Content starts

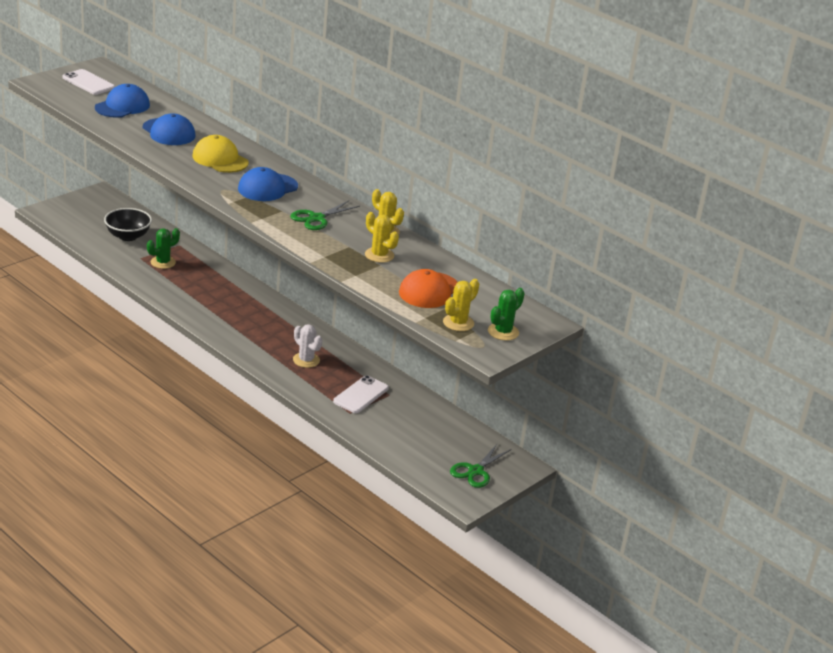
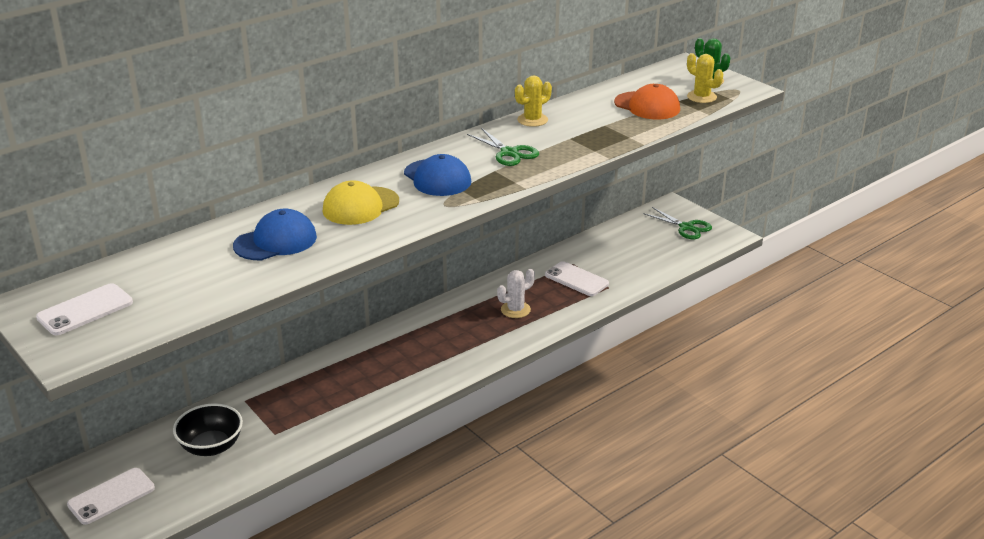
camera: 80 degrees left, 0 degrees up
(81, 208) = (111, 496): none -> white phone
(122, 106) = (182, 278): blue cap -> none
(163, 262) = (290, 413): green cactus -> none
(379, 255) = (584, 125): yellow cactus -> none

Content ends
Content starts

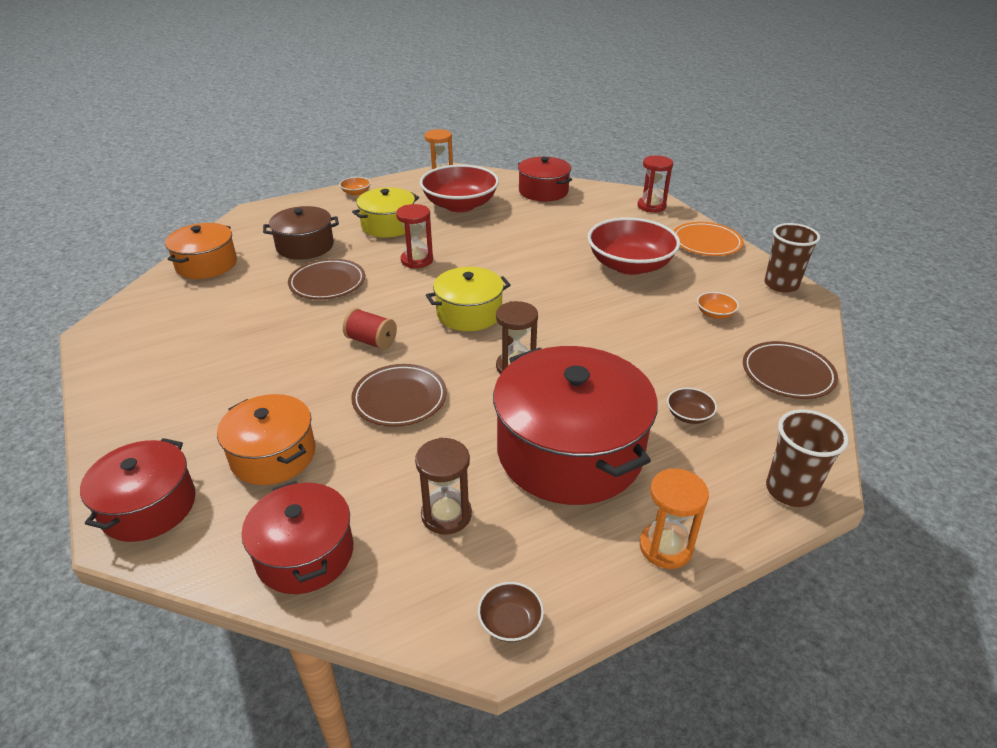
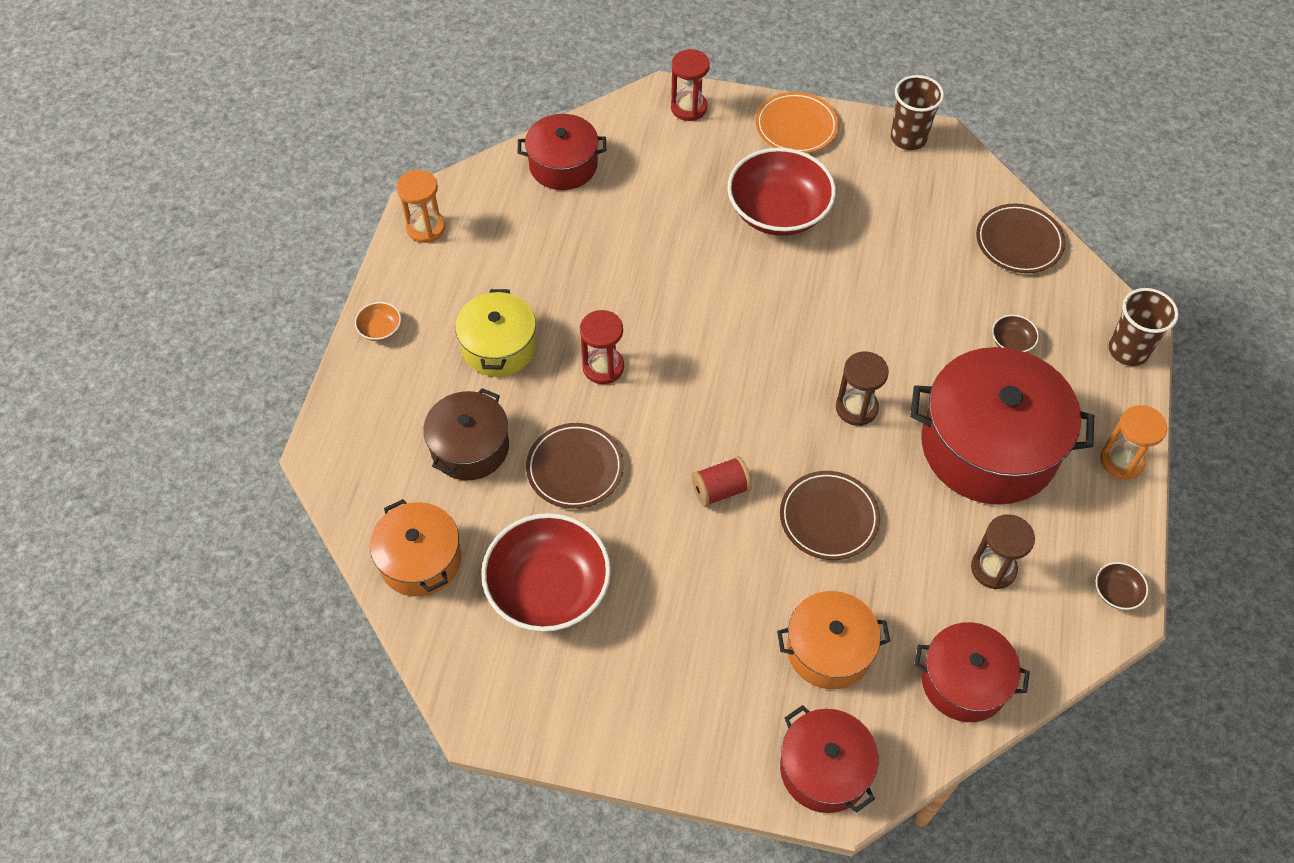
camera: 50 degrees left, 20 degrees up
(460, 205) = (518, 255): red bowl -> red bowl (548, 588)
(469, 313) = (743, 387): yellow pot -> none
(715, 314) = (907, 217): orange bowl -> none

Content ends

## Task directions
Where a line in the records above contains the string "none", copy that line.

## Written response
(81, 208) = (111, 496): none -> white phone
(122, 106) = (182, 278): blue cap -> none
(163, 262) = (290, 413): green cactus -> none
(379, 255) = (584, 125): yellow cactus -> none
(469, 313) = (743, 387): yellow pot -> none
(715, 314) = (907, 217): orange bowl -> none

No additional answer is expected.